§ **WHAT THE EXERCISE ASKS**
Repeat every record exactly, but omit the images.

[Object matching data]
* * *

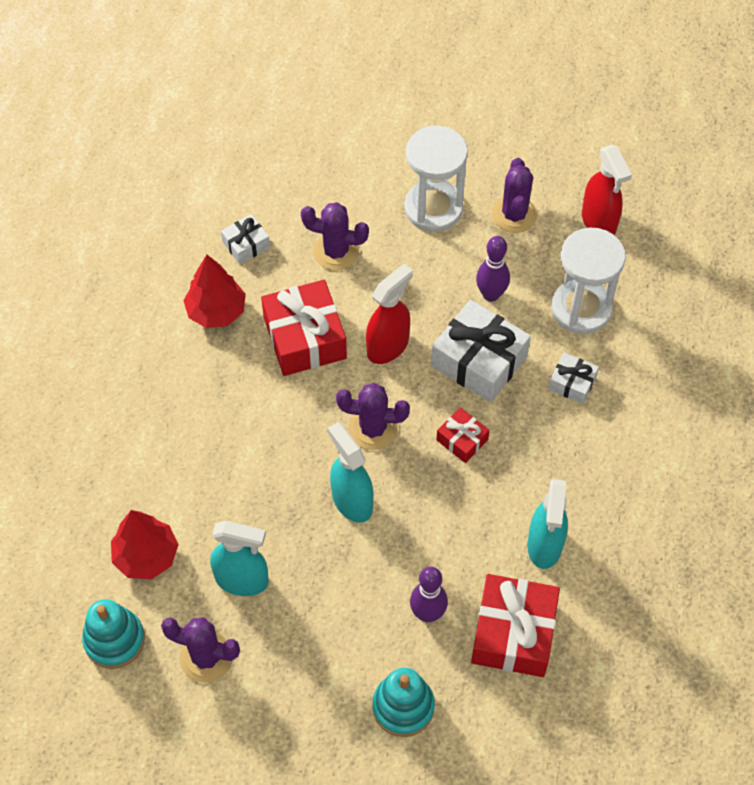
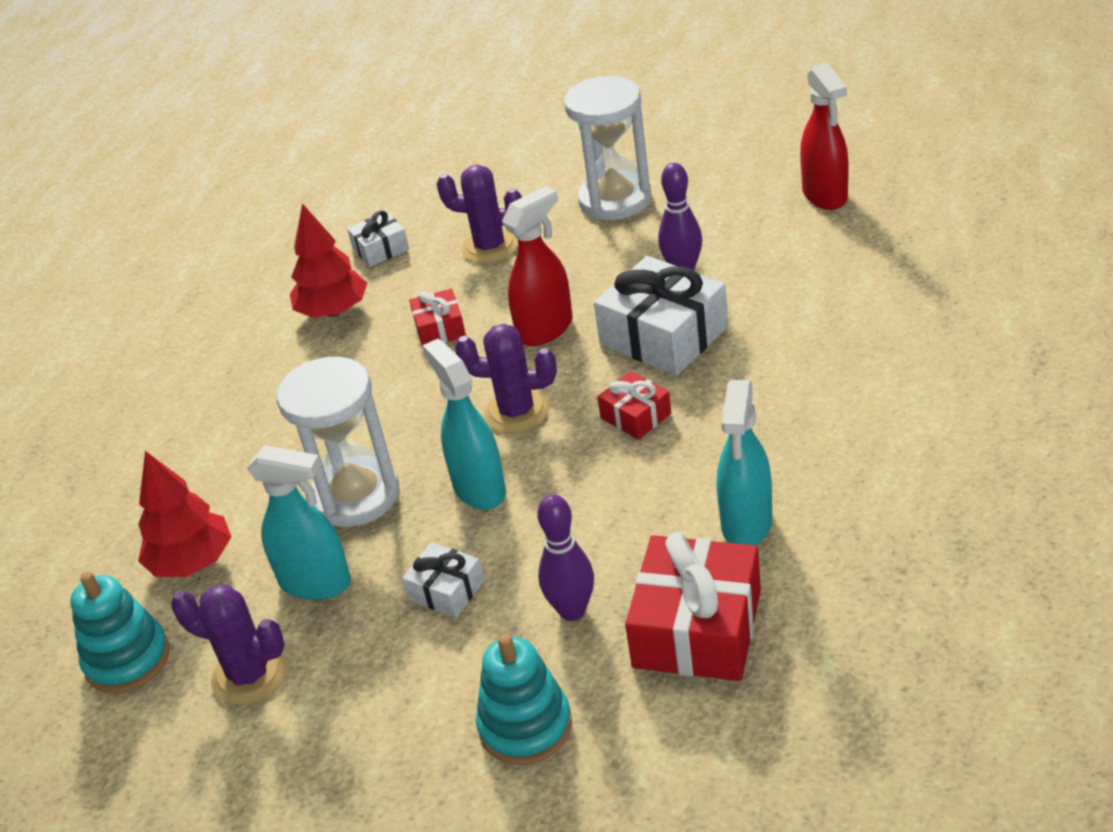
camera: 10 degrees right, 20 degrees down
(305, 338) = (440, 328): red gift -> red gift, size x0.52
(514, 215) = (716, 197): purple cactus -> none
(572, 383) = (788, 349): white gift -> white gift (446, 590)
(581, 308) = (801, 276): white hourglass -> white hourglass (356, 495)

* * *

§ **EXPECTED OUTPUT**
camera: 10 degrees right, 20 degrees down
(305, 338) = (440, 328): red gift -> red gift, size x0.52
(514, 215) = (716, 197): purple cactus -> none
(572, 383) = (788, 349): white gift -> white gift (446, 590)
(581, 308) = (801, 276): white hourglass -> white hourglass (356, 495)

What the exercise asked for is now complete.